[Prompt]: Taking the listing below, restate word for word each line from the line with "blue vase [149,140,217,232]" to the line with "none -> blue stacking toy [152,113,227,207]", ends included, and stop there.

***** Listed records

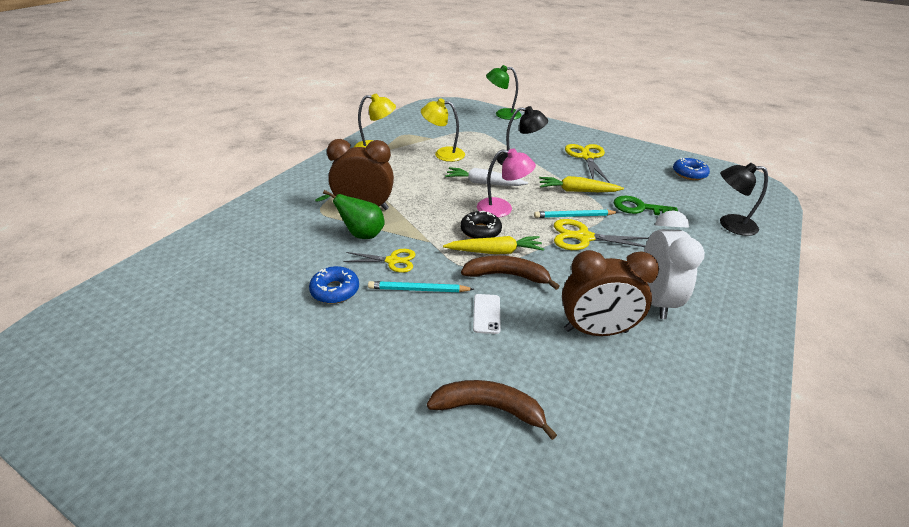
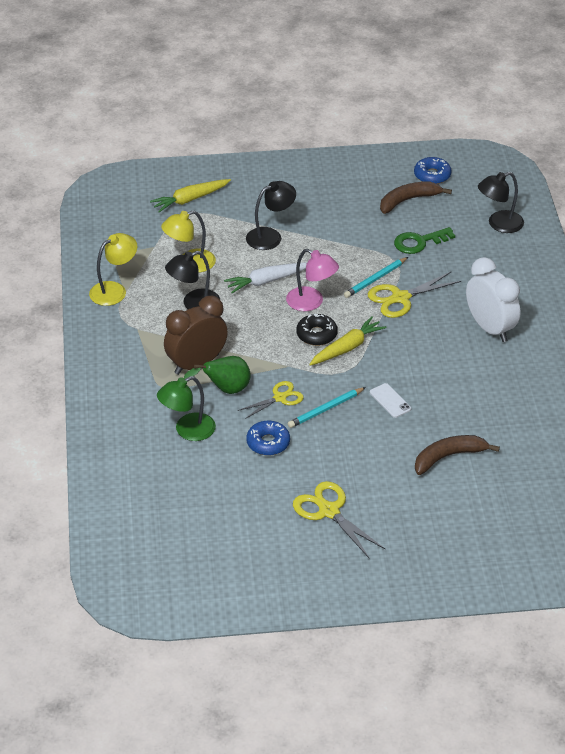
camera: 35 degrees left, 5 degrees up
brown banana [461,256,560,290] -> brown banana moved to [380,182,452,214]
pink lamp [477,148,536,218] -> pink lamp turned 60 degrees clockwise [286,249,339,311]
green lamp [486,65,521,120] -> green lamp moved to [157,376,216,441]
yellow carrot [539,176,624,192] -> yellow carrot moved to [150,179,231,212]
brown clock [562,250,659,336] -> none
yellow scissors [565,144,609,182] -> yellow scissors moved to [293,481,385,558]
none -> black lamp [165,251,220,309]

**********
***** Listed records

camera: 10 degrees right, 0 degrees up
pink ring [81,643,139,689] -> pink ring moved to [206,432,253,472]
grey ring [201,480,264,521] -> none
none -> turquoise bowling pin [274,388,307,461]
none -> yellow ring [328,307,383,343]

**********
***** Listed records

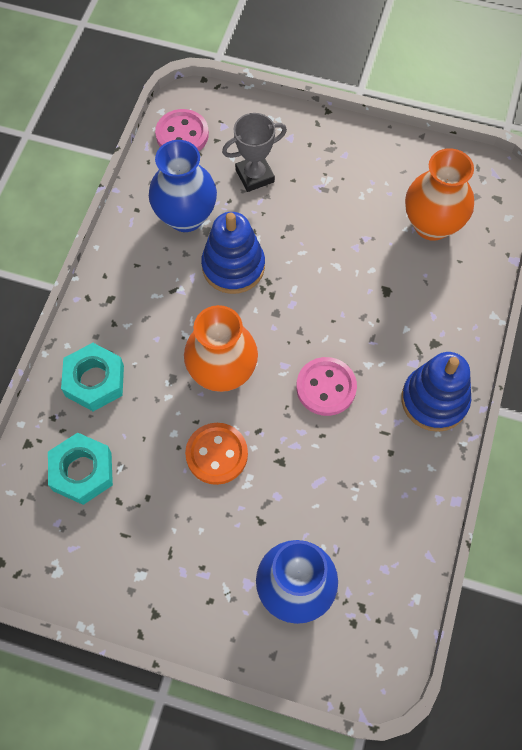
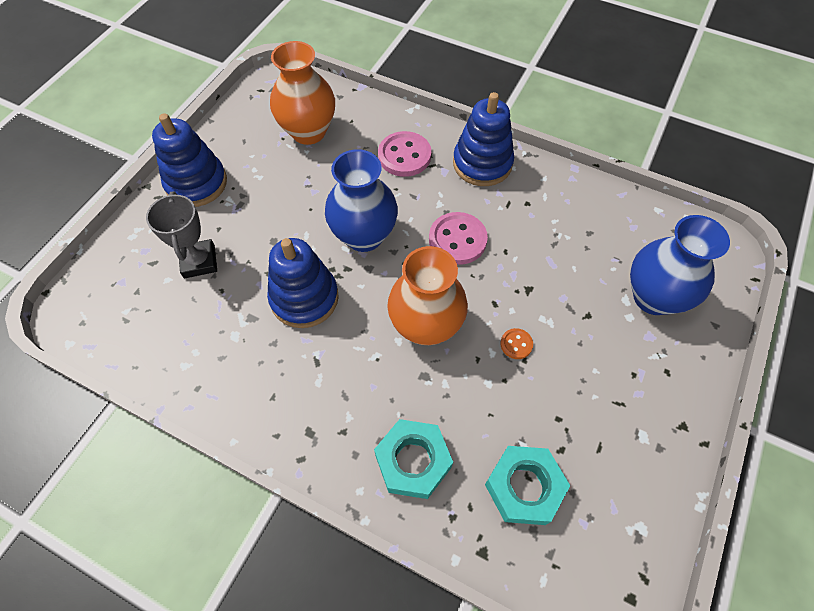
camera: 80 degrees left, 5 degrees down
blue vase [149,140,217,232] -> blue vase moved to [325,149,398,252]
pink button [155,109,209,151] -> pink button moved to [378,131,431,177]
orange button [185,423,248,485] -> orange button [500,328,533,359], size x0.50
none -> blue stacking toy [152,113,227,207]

**********

[Finished exercise]:
blue vase [149,140,217,232] -> blue vase moved to [325,149,398,252]
pink button [155,109,209,151] -> pink button moved to [378,131,431,177]
orange button [185,423,248,485] -> orange button [500,328,533,359], size x0.50
none -> blue stacking toy [152,113,227,207]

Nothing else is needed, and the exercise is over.